• [Task brief]
Copy each of the items below word for word, but leave the pictures out of your copy.

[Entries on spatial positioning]
★ ★ ★ ★
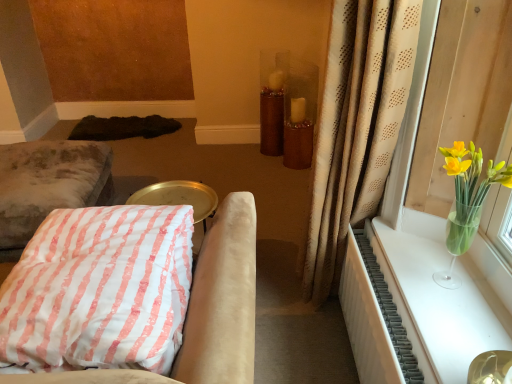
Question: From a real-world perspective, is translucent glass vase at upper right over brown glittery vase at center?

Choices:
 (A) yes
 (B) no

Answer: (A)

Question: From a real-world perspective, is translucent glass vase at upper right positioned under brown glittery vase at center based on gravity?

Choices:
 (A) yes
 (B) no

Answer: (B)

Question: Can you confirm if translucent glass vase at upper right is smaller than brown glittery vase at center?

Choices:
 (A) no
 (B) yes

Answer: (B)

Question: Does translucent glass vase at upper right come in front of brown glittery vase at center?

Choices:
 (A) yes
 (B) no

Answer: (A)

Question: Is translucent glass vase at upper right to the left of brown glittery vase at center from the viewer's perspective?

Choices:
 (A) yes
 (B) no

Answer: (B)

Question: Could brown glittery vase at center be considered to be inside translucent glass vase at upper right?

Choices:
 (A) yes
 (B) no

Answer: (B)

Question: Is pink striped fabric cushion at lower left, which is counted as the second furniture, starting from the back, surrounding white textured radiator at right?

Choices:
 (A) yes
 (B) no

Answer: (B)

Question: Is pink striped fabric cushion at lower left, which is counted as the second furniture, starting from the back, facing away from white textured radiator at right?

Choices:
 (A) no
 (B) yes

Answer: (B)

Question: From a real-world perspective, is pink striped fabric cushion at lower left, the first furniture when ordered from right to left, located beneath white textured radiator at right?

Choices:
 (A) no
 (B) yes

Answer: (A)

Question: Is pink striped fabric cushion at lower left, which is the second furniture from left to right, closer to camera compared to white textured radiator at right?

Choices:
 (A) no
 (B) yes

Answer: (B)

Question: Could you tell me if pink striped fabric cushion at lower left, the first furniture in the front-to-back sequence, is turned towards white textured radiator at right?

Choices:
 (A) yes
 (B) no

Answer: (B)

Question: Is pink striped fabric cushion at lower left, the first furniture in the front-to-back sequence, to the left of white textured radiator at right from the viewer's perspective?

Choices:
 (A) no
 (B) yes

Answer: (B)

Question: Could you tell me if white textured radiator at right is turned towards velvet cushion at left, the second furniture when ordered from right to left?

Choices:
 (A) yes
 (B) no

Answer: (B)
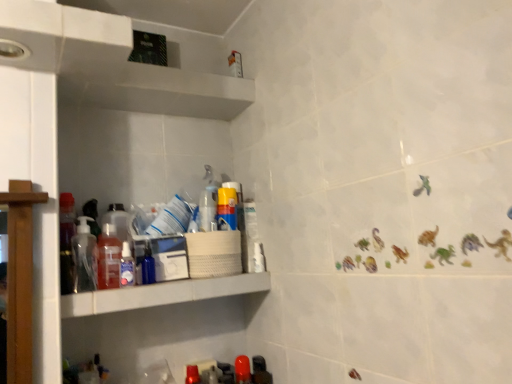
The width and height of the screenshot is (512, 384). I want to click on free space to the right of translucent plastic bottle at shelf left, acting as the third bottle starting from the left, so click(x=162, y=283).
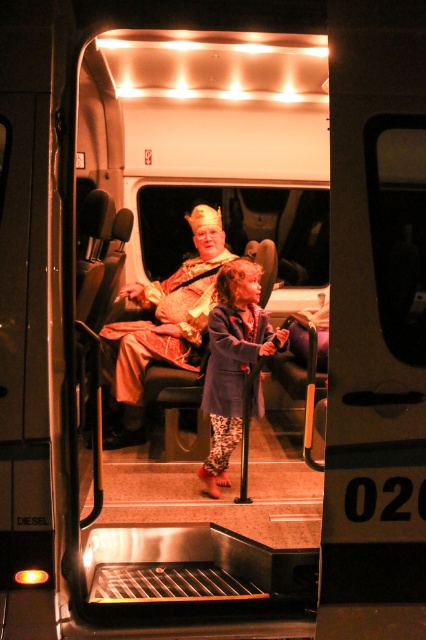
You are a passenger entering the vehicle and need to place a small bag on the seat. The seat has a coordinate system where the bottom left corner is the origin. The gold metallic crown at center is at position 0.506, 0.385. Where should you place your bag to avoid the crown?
★ ★ ★ ★
• [Exercise response]
Question: From a real-world perspective, is translucent glass vase at upper right over brown glittery vase at center?

Choices:
 (A) yes
 (B) no

Answer: (A)

Question: From a real-world perspective, is translucent glass vase at upper right positioned under brown glittery vase at center based on gravity?

Choices:
 (A) yes
 (B) no

Answer: (B)

Question: Can you confirm if translucent glass vase at upper right is smaller than brown glittery vase at center?

Choices:
 (A) no
 (B) yes

Answer: (B)

Question: Does translucent glass vase at upper right come in front of brown glittery vase at center?

Choices:
 (A) yes
 (B) no

Answer: (A)

Question: Is translucent glass vase at upper right to the left of brown glittery vase at center from the viewer's perspective?

Choices:
 (A) yes
 (B) no

Answer: (B)

Question: Could brown glittery vase at center be considered to be inside translucent glass vase at upper right?

Choices:
 (A) yes
 (B) no

Answer: (B)

Question: Is pink striped fabric cushion at lower left, which is counted as the second furniture, starting from the back, surrounding white textured radiator at right?

Choices:
 (A) yes
 (B) no

Answer: (B)

Question: Is pink striped fabric cushion at lower left, which is counted as the second furniture, starting from the back, facing away from white textured radiator at right?

Choices:
 (A) no
 (B) yes

Answer: (B)

Question: From a real-world perspective, is pink striped fabric cushion at lower left, the first furniture when ordered from right to left, located beneath white textured radiator at right?

Choices:
 (A) no
 (B) yes

Answer: (A)

Question: Is pink striped fabric cushion at lower left, which is the second furniture from left to right, closer to camera compared to white textured radiator at right?

Choices:
 (A) no
 (B) yes

Answer: (B)

Question: Could you tell me if pink striped fabric cushion at lower left, the first furniture in the front-to-back sequence, is turned towards white textured radiator at right?

Choices:
 (A) yes
 (B) no

Answer: (B)

Question: Is pink striped fabric cushion at lower left, the first furniture in the front-to-back sequence, to the left of white textured radiator at right from the viewer's perspective?

Choices:
 (A) no
 (B) yes

Answer: (B)

Question: Could you tell me if white textured radiator at right is turned towards velvet cushion at left, the second furniture when ordered from right to left?

Choices:
 (A) yes
 (B) no

Answer: (B)
The width and height of the screenshot is (512, 384). I want to click on free space to the right of translucent plastic bottle at shelf left, acting as the third bottle starting from the left, so click(x=162, y=283).
You are a passenger entering the vehicle and need to place a small bag on the seat. The seat has a coordinate system where the bottom left corner is the origin. The gold metallic crown at center is at position 0.506, 0.385. Where should you place your bag to avoid the crown?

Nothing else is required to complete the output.